* _SOURCE RECORDS_:
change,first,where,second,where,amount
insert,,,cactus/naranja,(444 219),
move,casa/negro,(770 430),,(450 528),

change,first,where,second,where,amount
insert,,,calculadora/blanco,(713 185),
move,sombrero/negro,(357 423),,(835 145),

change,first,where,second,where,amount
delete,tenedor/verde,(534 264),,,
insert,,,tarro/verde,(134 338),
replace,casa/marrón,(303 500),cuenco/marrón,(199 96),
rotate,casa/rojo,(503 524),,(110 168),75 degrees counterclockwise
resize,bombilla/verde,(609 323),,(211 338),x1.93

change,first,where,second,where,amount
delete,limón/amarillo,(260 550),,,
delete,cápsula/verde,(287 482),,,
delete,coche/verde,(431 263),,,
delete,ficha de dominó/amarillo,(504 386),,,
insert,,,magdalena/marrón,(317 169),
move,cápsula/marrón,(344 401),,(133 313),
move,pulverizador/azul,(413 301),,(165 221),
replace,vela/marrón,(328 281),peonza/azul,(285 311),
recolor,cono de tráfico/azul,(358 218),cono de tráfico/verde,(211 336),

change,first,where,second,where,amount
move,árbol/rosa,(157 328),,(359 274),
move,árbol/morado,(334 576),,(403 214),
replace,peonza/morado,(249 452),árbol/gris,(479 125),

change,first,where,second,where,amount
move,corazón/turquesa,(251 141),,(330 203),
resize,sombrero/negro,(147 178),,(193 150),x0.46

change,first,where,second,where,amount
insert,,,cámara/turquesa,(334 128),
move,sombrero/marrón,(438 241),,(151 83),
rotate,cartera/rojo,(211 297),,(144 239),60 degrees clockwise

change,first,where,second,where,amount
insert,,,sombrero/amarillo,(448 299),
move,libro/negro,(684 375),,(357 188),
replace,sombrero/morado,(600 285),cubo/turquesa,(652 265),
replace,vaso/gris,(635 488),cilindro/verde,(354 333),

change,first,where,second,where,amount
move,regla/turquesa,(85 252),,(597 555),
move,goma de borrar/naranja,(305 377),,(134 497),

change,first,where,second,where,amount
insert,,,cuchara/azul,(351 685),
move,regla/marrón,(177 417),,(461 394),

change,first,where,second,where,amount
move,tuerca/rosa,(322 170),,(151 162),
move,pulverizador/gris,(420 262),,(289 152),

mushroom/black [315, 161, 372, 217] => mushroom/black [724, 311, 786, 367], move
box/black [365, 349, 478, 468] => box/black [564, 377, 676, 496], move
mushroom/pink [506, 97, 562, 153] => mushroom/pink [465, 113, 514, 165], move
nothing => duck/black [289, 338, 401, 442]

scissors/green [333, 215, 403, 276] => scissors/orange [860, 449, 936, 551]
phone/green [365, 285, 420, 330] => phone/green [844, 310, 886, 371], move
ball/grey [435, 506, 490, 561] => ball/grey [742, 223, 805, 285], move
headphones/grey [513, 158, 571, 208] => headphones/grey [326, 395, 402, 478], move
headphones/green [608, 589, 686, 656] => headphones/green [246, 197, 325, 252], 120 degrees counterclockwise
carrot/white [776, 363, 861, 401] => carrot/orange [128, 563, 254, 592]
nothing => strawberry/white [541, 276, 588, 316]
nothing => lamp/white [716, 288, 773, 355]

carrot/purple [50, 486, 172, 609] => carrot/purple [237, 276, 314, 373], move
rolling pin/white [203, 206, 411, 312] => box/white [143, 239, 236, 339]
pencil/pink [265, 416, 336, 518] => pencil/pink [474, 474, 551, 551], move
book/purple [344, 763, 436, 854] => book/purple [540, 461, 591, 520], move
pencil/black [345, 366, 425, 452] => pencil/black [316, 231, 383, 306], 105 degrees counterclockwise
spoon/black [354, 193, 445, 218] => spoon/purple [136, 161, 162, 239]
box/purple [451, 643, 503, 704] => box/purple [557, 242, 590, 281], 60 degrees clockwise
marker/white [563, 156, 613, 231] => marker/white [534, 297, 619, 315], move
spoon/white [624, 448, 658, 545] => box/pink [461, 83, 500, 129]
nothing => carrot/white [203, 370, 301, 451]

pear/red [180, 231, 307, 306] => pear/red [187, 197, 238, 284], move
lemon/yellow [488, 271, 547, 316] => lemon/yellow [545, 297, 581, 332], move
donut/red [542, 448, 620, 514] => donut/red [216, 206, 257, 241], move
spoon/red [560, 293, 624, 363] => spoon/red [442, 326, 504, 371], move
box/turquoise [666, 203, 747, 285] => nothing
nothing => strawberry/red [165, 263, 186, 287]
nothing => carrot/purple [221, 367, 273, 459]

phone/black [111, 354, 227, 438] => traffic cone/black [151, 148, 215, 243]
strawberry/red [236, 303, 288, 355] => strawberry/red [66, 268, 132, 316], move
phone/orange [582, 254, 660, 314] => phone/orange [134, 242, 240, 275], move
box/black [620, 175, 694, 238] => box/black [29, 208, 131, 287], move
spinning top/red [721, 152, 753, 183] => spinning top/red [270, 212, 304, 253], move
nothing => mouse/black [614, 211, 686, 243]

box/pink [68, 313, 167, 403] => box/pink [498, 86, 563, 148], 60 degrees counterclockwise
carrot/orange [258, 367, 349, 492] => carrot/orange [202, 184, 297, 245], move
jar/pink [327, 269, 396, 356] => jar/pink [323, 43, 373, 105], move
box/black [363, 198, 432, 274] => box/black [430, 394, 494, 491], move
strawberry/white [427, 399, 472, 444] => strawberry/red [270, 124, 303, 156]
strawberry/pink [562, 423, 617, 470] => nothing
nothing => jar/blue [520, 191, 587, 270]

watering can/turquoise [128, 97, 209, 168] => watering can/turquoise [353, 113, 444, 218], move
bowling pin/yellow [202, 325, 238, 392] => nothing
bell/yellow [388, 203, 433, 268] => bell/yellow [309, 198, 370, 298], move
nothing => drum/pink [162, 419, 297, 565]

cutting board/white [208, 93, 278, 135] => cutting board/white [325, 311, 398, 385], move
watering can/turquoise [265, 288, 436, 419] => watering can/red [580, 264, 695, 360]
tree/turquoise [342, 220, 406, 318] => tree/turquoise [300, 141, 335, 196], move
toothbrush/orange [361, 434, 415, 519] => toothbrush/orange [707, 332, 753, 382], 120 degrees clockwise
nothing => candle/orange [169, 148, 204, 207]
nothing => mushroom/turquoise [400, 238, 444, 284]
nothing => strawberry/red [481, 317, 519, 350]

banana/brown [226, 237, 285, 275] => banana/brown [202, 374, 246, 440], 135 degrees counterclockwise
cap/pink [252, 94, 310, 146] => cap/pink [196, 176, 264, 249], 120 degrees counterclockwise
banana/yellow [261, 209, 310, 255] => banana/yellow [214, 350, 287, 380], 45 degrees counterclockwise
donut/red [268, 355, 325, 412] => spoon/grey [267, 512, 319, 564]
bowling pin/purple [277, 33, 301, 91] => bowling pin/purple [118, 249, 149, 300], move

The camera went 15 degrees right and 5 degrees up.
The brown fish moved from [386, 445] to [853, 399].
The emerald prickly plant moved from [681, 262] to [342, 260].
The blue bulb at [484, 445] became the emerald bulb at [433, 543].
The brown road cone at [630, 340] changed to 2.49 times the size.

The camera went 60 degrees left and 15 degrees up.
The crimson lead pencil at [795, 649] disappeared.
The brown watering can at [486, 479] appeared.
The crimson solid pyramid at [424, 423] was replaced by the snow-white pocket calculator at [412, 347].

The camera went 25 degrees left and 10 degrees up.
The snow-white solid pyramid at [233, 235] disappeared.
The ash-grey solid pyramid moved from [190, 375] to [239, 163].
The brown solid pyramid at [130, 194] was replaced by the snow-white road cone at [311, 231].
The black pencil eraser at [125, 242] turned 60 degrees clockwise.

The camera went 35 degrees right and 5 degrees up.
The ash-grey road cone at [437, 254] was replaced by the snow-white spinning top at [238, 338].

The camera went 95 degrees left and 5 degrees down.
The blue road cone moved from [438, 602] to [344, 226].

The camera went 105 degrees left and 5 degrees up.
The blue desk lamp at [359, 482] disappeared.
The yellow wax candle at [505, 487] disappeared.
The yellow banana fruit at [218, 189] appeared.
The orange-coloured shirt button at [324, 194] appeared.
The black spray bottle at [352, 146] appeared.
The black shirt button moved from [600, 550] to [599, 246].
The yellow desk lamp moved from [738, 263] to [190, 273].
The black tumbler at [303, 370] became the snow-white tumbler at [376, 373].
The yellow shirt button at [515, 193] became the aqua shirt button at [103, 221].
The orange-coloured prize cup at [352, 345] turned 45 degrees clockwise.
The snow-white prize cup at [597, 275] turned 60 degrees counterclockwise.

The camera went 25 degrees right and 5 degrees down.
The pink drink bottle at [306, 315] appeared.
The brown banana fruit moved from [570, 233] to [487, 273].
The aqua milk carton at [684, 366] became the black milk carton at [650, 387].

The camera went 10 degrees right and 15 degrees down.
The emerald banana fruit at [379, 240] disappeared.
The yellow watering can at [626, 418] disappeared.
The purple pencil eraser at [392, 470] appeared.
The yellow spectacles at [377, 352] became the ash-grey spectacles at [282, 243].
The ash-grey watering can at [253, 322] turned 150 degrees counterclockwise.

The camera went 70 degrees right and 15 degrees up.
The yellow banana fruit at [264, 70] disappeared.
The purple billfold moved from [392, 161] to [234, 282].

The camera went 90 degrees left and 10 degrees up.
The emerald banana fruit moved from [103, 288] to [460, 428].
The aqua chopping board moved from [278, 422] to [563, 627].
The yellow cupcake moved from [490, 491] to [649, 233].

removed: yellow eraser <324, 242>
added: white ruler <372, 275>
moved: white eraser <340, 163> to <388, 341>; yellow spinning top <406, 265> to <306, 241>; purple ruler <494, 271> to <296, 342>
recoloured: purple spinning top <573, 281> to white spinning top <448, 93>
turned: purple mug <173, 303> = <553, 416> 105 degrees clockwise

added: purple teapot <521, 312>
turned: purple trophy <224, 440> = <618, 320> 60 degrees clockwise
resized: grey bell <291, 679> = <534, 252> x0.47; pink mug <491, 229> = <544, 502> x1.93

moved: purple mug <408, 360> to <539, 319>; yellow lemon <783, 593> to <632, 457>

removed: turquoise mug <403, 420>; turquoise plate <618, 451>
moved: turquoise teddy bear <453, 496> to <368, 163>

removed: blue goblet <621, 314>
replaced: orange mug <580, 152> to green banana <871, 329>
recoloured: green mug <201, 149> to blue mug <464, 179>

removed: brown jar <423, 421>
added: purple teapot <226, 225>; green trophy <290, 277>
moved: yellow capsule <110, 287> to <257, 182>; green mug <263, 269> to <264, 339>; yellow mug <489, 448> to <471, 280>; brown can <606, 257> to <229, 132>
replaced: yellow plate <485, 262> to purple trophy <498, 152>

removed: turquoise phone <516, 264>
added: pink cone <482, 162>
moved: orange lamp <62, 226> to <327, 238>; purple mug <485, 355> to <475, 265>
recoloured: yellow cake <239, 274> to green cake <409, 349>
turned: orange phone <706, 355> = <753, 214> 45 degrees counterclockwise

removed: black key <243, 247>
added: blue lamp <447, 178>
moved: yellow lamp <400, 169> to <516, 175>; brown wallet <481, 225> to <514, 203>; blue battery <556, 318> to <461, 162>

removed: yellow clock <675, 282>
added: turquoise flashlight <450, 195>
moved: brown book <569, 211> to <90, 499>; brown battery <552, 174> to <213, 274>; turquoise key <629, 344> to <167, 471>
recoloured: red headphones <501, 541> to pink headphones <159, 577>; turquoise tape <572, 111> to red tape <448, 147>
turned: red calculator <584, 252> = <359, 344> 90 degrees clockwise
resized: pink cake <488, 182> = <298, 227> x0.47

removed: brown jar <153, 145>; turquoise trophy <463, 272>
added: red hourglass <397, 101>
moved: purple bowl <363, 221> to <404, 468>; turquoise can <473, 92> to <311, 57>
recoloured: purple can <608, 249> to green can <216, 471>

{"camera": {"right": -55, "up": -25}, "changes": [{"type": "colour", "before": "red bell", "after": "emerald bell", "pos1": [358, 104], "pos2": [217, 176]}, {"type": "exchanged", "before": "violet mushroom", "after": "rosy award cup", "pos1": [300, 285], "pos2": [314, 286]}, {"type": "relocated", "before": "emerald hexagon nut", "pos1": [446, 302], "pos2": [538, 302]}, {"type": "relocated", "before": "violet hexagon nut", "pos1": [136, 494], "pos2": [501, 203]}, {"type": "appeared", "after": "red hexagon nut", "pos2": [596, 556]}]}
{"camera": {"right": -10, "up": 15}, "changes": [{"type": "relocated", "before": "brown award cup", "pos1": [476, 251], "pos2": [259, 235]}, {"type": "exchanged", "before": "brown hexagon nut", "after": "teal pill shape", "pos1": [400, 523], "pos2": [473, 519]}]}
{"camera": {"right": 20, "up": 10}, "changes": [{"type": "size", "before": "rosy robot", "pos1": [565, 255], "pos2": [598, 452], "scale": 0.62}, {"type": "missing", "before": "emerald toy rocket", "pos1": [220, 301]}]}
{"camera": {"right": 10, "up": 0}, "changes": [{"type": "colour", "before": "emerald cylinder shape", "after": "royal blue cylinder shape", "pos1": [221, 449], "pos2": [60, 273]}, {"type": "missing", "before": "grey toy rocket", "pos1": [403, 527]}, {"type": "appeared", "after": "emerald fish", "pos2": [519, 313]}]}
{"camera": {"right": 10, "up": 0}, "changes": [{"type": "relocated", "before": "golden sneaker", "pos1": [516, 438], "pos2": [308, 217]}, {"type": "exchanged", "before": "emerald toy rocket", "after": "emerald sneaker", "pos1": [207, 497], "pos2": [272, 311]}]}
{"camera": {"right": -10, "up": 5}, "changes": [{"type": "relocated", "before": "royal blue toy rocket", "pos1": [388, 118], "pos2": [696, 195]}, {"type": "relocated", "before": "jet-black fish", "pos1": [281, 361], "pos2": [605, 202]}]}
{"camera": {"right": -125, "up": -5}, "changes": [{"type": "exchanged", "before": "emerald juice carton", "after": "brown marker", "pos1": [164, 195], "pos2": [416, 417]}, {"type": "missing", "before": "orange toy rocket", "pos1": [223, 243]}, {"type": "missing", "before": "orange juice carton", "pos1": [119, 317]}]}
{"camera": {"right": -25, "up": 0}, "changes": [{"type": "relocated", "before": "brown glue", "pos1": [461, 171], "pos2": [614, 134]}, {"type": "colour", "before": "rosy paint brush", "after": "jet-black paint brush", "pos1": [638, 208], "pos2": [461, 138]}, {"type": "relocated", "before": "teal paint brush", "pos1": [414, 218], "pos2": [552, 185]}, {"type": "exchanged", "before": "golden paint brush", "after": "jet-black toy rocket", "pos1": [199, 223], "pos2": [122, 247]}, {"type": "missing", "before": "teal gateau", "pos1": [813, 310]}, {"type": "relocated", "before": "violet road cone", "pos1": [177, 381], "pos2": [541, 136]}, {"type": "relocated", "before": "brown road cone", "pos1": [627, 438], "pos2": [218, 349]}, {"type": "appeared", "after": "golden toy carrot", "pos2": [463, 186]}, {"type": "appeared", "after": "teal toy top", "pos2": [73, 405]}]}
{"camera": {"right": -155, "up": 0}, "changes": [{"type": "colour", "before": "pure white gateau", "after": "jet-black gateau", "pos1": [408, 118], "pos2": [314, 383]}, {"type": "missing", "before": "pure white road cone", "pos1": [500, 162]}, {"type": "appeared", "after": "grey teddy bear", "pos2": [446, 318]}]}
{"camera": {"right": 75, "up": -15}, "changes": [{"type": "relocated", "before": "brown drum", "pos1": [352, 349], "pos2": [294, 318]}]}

* _ACTIVITY_: Exactly how many lines of the data above hold the word "ruler"? The number is the whole answer.

* _SOLUTION TO THIS PROBLEM_: 2